EXERCISE DIRECTIONS:
Give back the entries in full, exactly as they are written.

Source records
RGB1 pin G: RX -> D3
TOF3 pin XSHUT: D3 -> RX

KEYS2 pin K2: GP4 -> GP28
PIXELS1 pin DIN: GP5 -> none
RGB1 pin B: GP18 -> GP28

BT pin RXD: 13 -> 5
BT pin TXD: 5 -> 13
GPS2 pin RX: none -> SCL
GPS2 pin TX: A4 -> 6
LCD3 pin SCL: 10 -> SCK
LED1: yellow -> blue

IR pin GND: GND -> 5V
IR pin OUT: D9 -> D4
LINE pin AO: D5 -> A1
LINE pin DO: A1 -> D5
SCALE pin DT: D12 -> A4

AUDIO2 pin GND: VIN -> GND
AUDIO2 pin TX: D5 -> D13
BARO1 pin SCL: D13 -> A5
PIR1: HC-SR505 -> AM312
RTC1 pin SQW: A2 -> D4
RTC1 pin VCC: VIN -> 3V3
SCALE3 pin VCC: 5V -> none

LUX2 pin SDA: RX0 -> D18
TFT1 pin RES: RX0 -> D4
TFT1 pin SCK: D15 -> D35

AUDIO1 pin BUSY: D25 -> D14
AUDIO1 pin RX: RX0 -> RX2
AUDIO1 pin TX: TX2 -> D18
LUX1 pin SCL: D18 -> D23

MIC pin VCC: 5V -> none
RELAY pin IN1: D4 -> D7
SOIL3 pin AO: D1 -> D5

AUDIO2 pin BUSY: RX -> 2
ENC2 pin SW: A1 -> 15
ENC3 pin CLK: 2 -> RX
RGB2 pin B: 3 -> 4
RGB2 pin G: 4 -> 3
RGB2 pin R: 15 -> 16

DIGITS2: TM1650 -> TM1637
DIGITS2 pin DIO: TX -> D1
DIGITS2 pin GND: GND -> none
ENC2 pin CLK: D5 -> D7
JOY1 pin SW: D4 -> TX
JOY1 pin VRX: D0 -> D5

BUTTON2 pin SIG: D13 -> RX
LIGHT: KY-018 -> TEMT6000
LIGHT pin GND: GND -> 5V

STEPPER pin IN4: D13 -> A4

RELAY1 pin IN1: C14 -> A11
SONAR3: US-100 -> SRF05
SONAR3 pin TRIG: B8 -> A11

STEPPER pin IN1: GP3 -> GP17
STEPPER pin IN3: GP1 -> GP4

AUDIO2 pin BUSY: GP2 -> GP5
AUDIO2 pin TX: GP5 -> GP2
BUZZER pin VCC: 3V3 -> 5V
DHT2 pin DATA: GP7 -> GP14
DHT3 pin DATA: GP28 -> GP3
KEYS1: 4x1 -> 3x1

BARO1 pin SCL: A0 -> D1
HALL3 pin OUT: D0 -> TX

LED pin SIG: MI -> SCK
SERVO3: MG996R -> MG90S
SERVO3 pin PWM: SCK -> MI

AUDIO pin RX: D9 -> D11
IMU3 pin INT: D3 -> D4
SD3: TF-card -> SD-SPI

WRITTEN REPLY:
RGB1 pin G: RX -> D3
TOF3 pin XSHUT: D3 -> RX

KEYS2 pin K2: GP4 -> GP28
PIXELS1 pin DIN: GP5 -> none
RGB1 pin B: GP18 -> GP28

BT pin RXD: 13 -> 5
BT pin TXD: 5 -> 13
GPS2 pin RX: none -> SCL
GPS2 pin TX: A4 -> 6
LCD3 pin SCL: 10 -> SCK
LED1: yellow -> blue

IR pin GND: GND -> 5V
IR pin OUT: D9 -> D4
LINE pin AO: D5 -> A1
LINE pin DO: A1 -> D5
SCALE pin DT: D12 -> A4

AUDIO2 pin GND: VIN -> GND
AUDIO2 pin TX: D5 -> D13
BARO1 pin SCL: D13 -> A5
PIR1: HC-SR505 -> AM312
RTC1 pin SQW: A2 -> D4
RTC1 pin VCC: VIN -> 3V3
SCALE3 pin VCC: 5V -> none

LUX2 pin SDA: RX0 -> D18
TFT1 pin RES: RX0 -> D4
TFT1 pin SCK: D15 -> D35

AUDIO1 pin BUSY: D25 -> D14
AUDIO1 pin RX: RX0 -> RX2
AUDIO1 pin TX: TX2 -> D18
LUX1 pin SCL: D18 -> D23

MIC pin VCC: 5V -> none
RELAY pin IN1: D4 -> D7
SOIL3 pin AO: D1 -> D5

AUDIO2 pin BUSY: RX -> 2
ENC2 pin SW: A1 -> 15
ENC3 pin CLK: 2 -> RX
RGB2 pin B: 3 -> 4
RGB2 pin G: 4 -> 3
RGB2 pin R: 15 -> 16

DIGITS2: TM1650 -> TM1637
DIGITS2 pin DIO: TX -> D1
DIGITS2 pin GND: GND -> none
ENC2 pin CLK: D5 -> D7
JOY1 pin SW: D4 -> TX
JOY1 pin VRX: D0 -> D5

BUTTON2 pin SIG: D13 -> RX
LIGHT: KY-018 -> TEMT6000
LIGHT pin GND: GND -> 5V

STEPPER pin IN4: D13 -> A4

RELAY1 pin IN1: C14 -> A11
SONAR3: US-100 -> SRF05
SONAR3 pin TRIG: B8 -> A11

STEPPER pin IN1: GP3 -> GP17
STEPPER pin IN3: GP1 -> GP4

AUDIO2 pin BUSY: GP2 -> GP5
AUDIO2 pin TX: GP5 -> GP2
BUZZER pin VCC: 3V3 -> 5V
DHT2 pin DATA: GP7 -> GP14
DHT3 pin DATA: GP28 -> GP3
KEYS1: 4x1 -> 3x1

BARO1 pin SCL: A0 -> D1
HALL3 pin OUT: D0 -> TX

LED pin SIG: MI -> SCK
SERVO3: MG996R -> MG90S
SERVO3 pin PWM: SCK -> MI

AUDIO pin RX: D9 -> D11
IMU3 pin INT: D3 -> D4
SD3: TF-card -> SD-SPI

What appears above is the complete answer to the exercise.